• Task input:
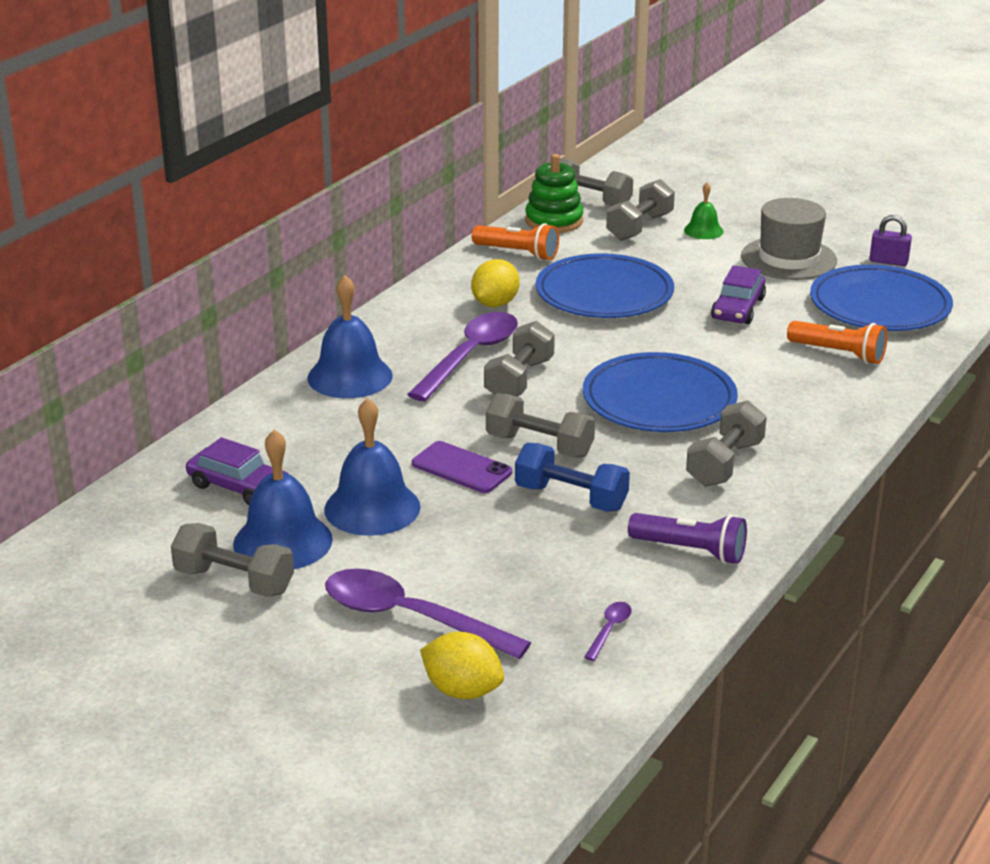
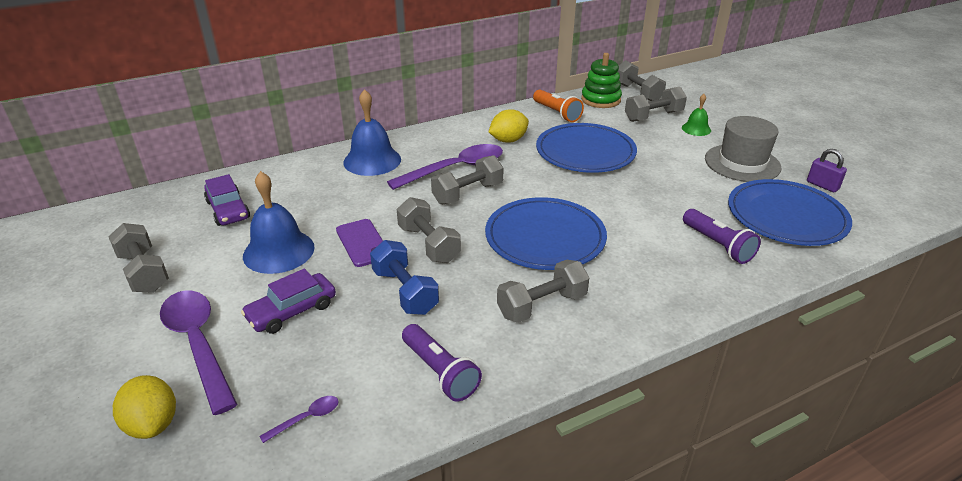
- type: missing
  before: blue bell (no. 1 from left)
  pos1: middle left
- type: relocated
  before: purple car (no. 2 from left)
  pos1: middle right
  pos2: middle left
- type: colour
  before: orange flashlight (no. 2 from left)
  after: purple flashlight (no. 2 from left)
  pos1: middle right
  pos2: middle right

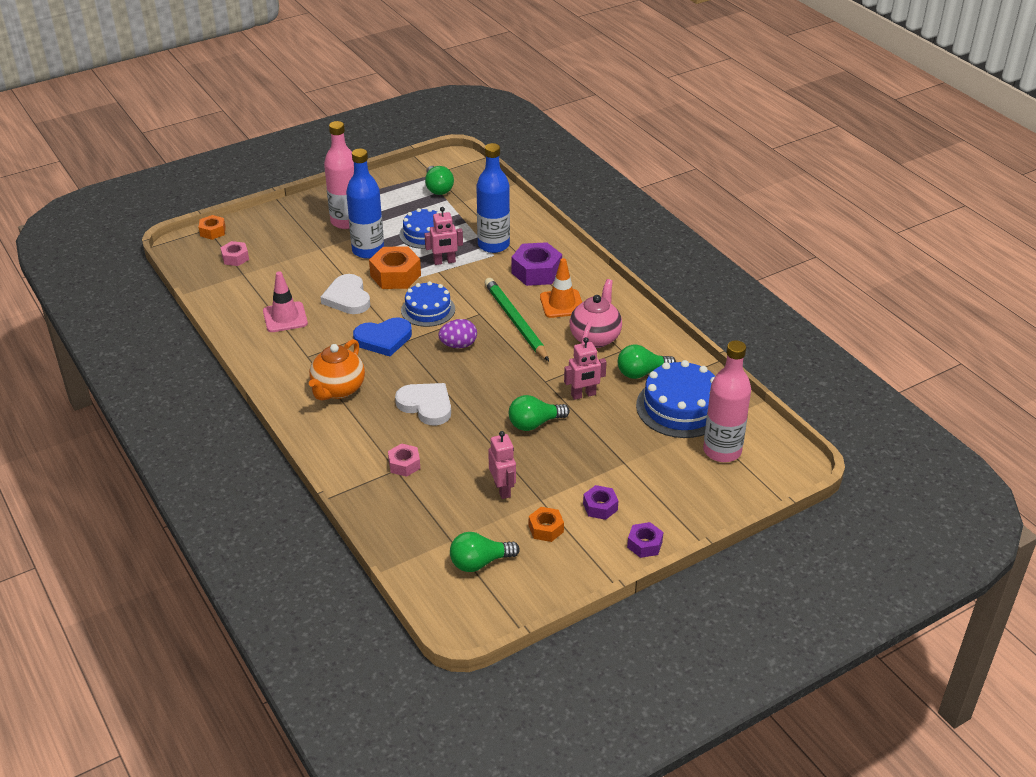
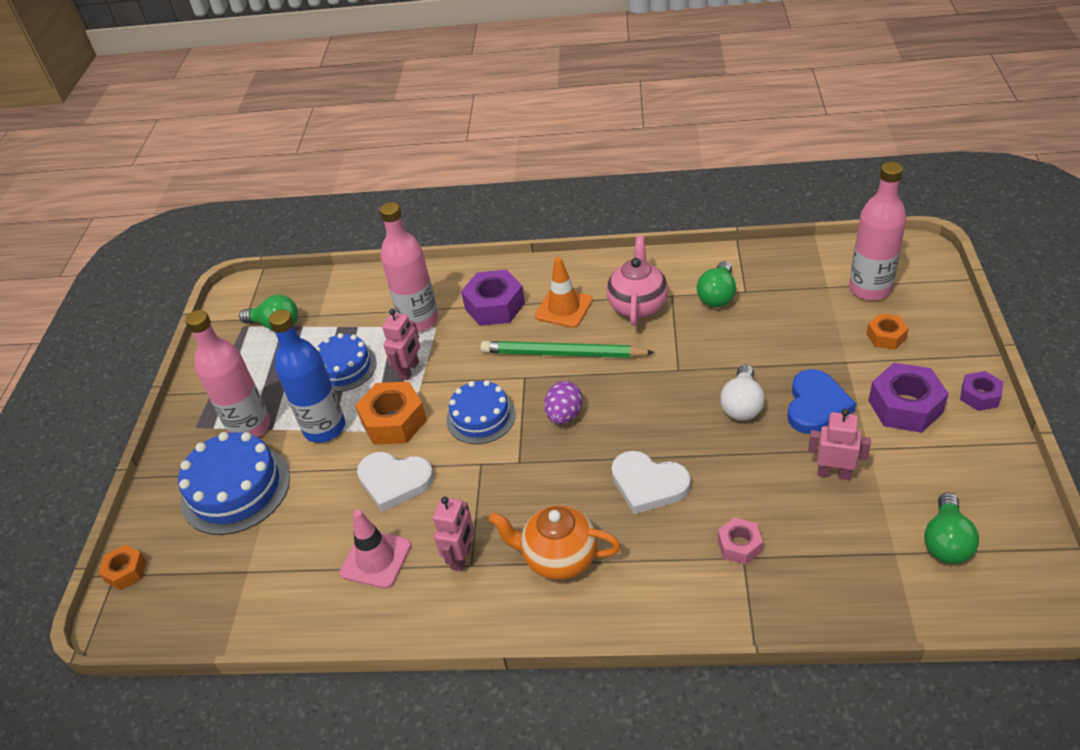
- type: missing
  before: pink nut (no. 1 from left)
  pos1: top left
- type: relocated
  before: blue heart
  pos1: centre
  pos2: middle right
- type: relocated
  before: orange nut (no. 3 from left)
  pos1: bottom centre
  pos2: middle right
- type: relocated
  before: pink robot (no. 3 from left in the first image)
  after: pink robot (no. 2 from left)
  pos1: centre
  pos2: bottom centre
- type: relocated
  before: blue cake (no. 3 from left in the first image)
  after: blue cake (no. 1 from left)
  pos1: centre
  pos2: middle left
- type: colour
  before: blue bottle (no. 2 from left)
  after: pink bottle (no. 2 from left)
  pos1: top centre
  pos2: centre
- type: colour
  before: green light bulb (no. 3 from left)
  after: white light bulb
  pos1: centre
  pos2: middle right
- type: spun
  before: orange teapot
  pos1: middle left
  pos2: bottom centre
  turn: 135
- type: spun
  before: white heart (no. 2 from left)
  pos1: centre
  pos2: centre
  turn: -135
- type: spun
  before: pink teapot
  pos1: centre
  pos2: centre
  turn: 45
- type: size
  before: purple nut (no. 2 from left)
  pos1: centre
  pos2: middle right
  scale: 1.75

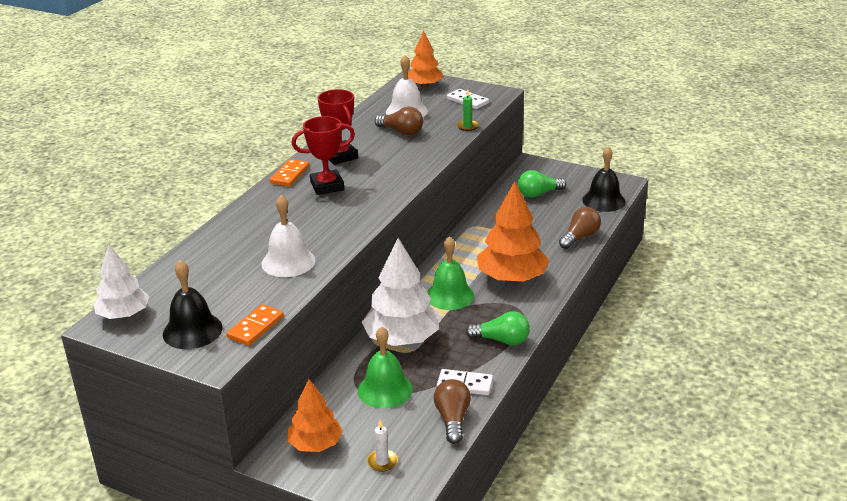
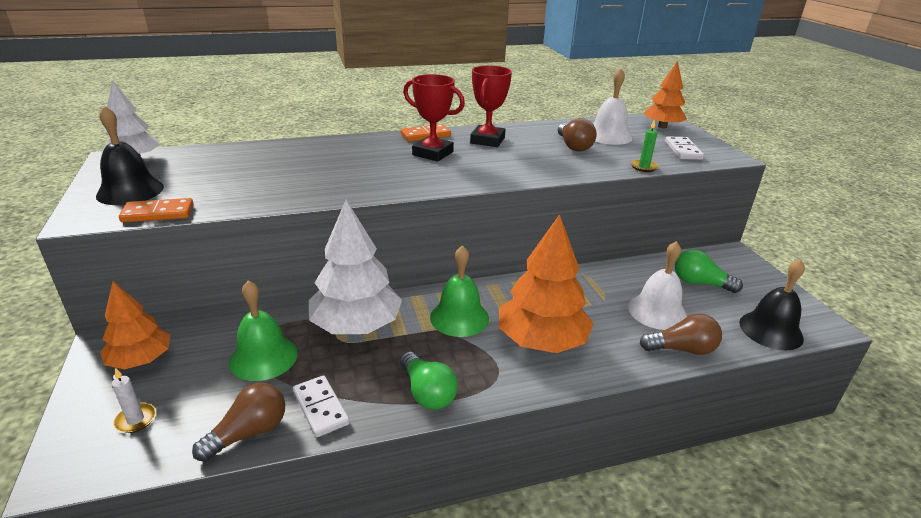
- type: relocated
  before: white bell (no. 1 from left in the first image)
  after: white bell (no. 2 from left)
  pos1: centre
  pos2: middle right

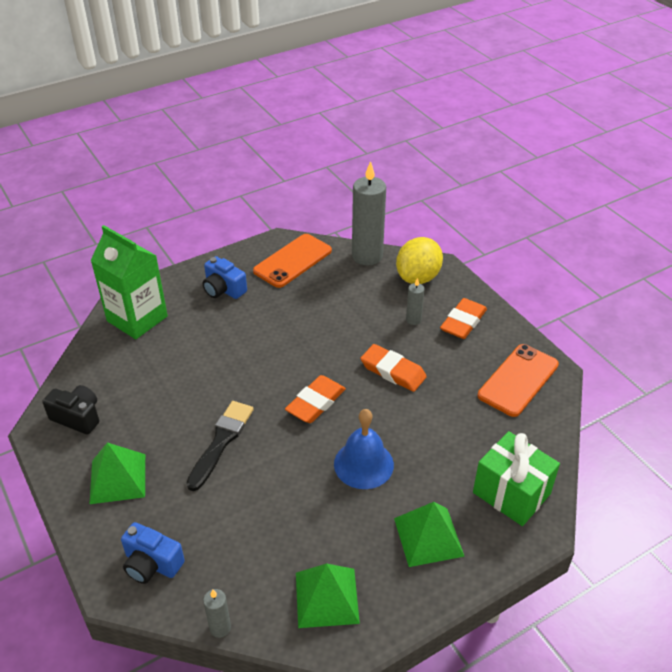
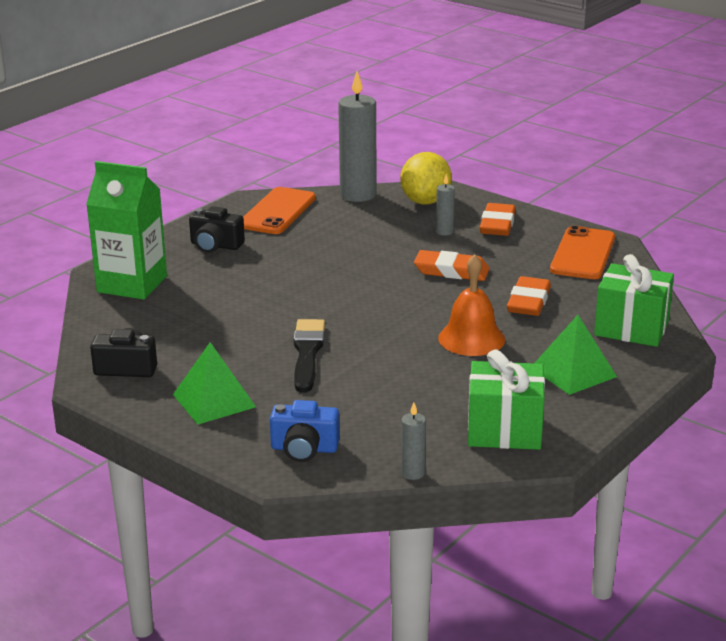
- type: relocated
  before: orange eraser (no. 1 from left in the first image)
  after: orange eraser (no. 3 from left)
  pos1: centre
  pos2: middle right
- type: exchanged
  before: green pyramid (no. 2 from left)
  after: green gift (no. 1 from left)
  pos1: bottom centre
  pos2: middle right
- type: colour
  before: blue camera (no. 2 from left)
  after: black camera (no. 2 from left)
  pos1: centre
  pos2: middle left
- type: colour
  before: blue bell
  after: orange bell
  pos1: bottom centre
  pos2: centre

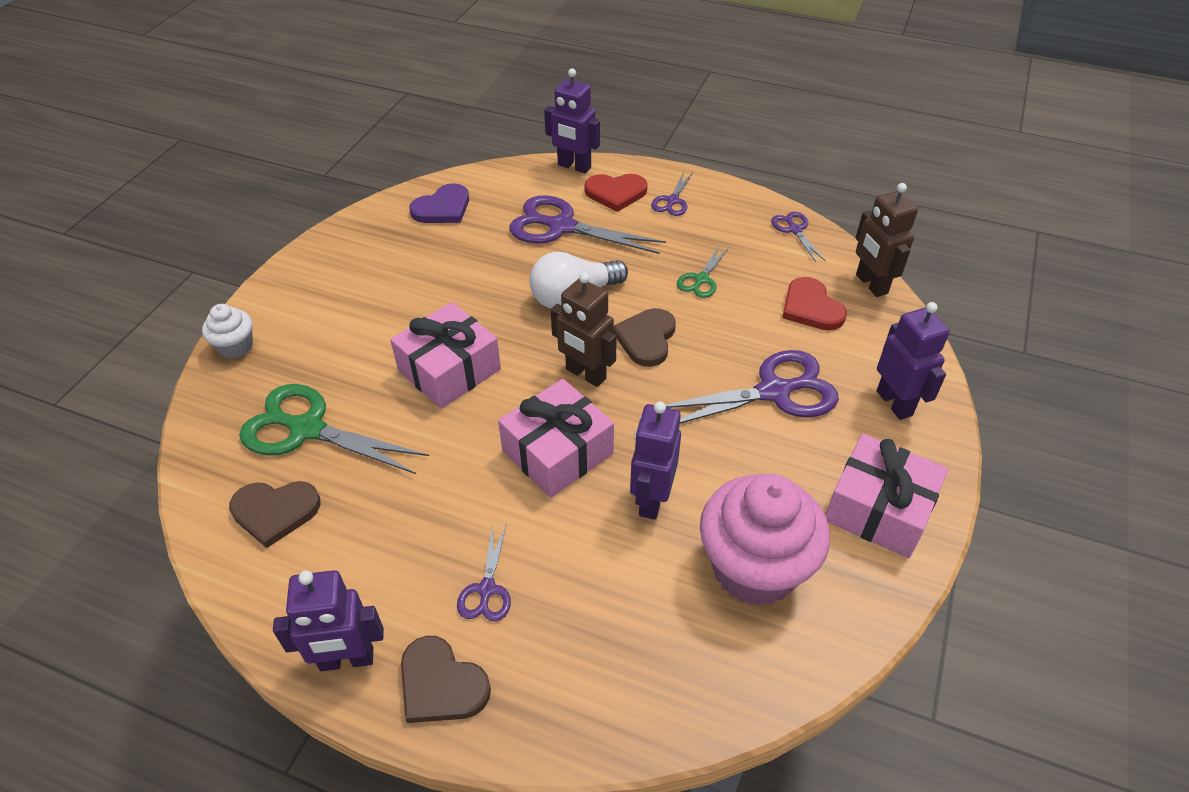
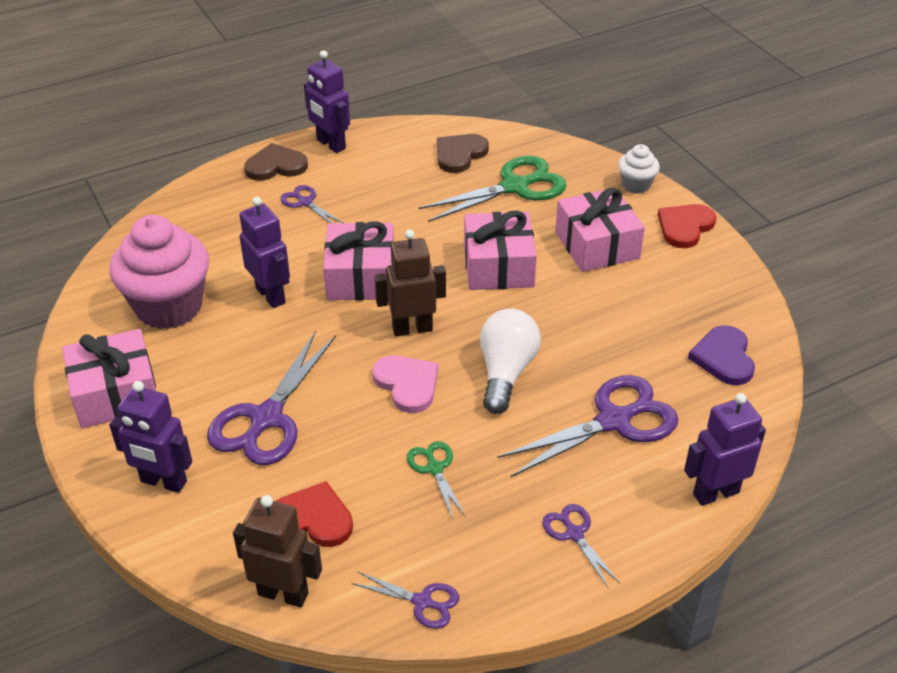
- type: appeared
  after: pink gift (no. 4 from left)
  pos2: middle right
- type: relocated
  before: red heart (no. 1 from left in the first image)
  after: red heart (no. 2 from left)
  pos1: top centre
  pos2: middle right
- type: colour
  before: brown heart (no. 3 from left)
  after: pink heart
  pos1: centre
  pos2: centre
- type: spun
  before: purple robot (no. 1 from left in the first image)
  pos1: bottom left
  pos2: top centre
  turn: -75

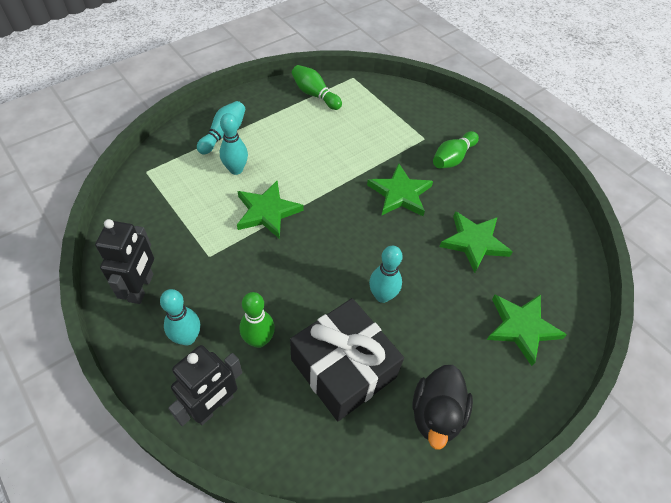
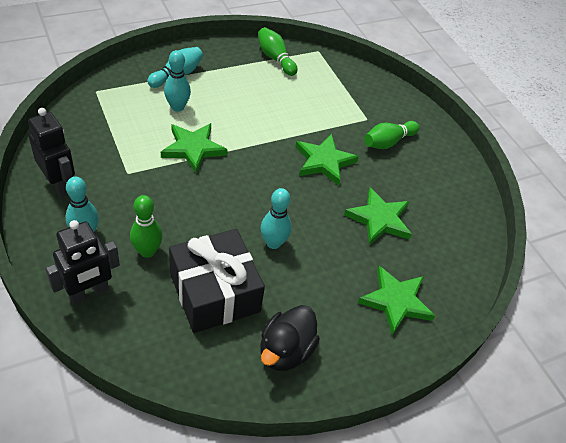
- type: spun
  before: black robot (no. 1 from left)
  pos1: middle left
  pos2: middle left
  turn: -60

• What to work on:
Return the whole listing word for word. Pictures stay out of it.

• Expected answer:
- type: missing
  before: blue bell (no. 1 from left)
  pos1: middle left
- type: relocated
  before: purple car (no. 2 from left)
  pos1: middle right
  pos2: middle left
- type: colour
  before: orange flashlight (no. 2 from left)
  after: purple flashlight (no. 2 from left)
  pos1: middle right
  pos2: middle right

- type: missing
  before: pink nut (no. 1 from left)
  pos1: top left
- type: relocated
  before: blue heart
  pos1: centre
  pos2: middle right
- type: relocated
  before: orange nut (no. 3 from left)
  pos1: bottom centre
  pos2: middle right
- type: relocated
  before: pink robot (no. 3 from left in the first image)
  after: pink robot (no. 2 from left)
  pos1: centre
  pos2: bottom centre
- type: relocated
  before: blue cake (no. 3 from left in the first image)
  after: blue cake (no. 1 from left)
  pos1: centre
  pos2: middle left
- type: colour
  before: blue bottle (no. 2 from left)
  after: pink bottle (no. 2 from left)
  pos1: top centre
  pos2: centre
- type: colour
  before: green light bulb (no. 3 from left)
  after: white light bulb
  pos1: centre
  pos2: middle right
- type: spun
  before: orange teapot
  pos1: middle left
  pos2: bottom centre
  turn: 135
- type: spun
  before: white heart (no. 2 from left)
  pos1: centre
  pos2: centre
  turn: -135
- type: spun
  before: pink teapot
  pos1: centre
  pos2: centre
  turn: 45
- type: size
  before: purple nut (no. 2 from left)
  pos1: centre
  pos2: middle right
  scale: 1.75

- type: relocated
  before: white bell (no. 1 from left in the first image)
  after: white bell (no. 2 from left)
  pos1: centre
  pos2: middle right

- type: relocated
  before: orange eraser (no. 1 from left in the first image)
  after: orange eraser (no. 3 from left)
  pos1: centre
  pos2: middle right
- type: exchanged
  before: green pyramid (no. 2 from left)
  after: green gift (no. 1 from left)
  pos1: bottom centre
  pos2: middle right
- type: colour
  before: blue camera (no. 2 from left)
  after: black camera (no. 2 from left)
  pos1: centre
  pos2: middle left
- type: colour
  before: blue bell
  after: orange bell
  pos1: bottom centre
  pos2: centre

- type: appeared
  after: pink gift (no. 4 from left)
  pos2: middle right
- type: relocated
  before: red heart (no. 1 from left in the first image)
  after: red heart (no. 2 from left)
  pos1: top centre
  pos2: middle right
- type: colour
  before: brown heart (no. 3 from left)
  after: pink heart
  pos1: centre
  pos2: centre
- type: spun
  before: purple robot (no. 1 from left in the first image)
  pos1: bottom left
  pos2: top centre
  turn: -75

- type: spun
  before: black robot (no. 1 from left)
  pos1: middle left
  pos2: middle left
  turn: -60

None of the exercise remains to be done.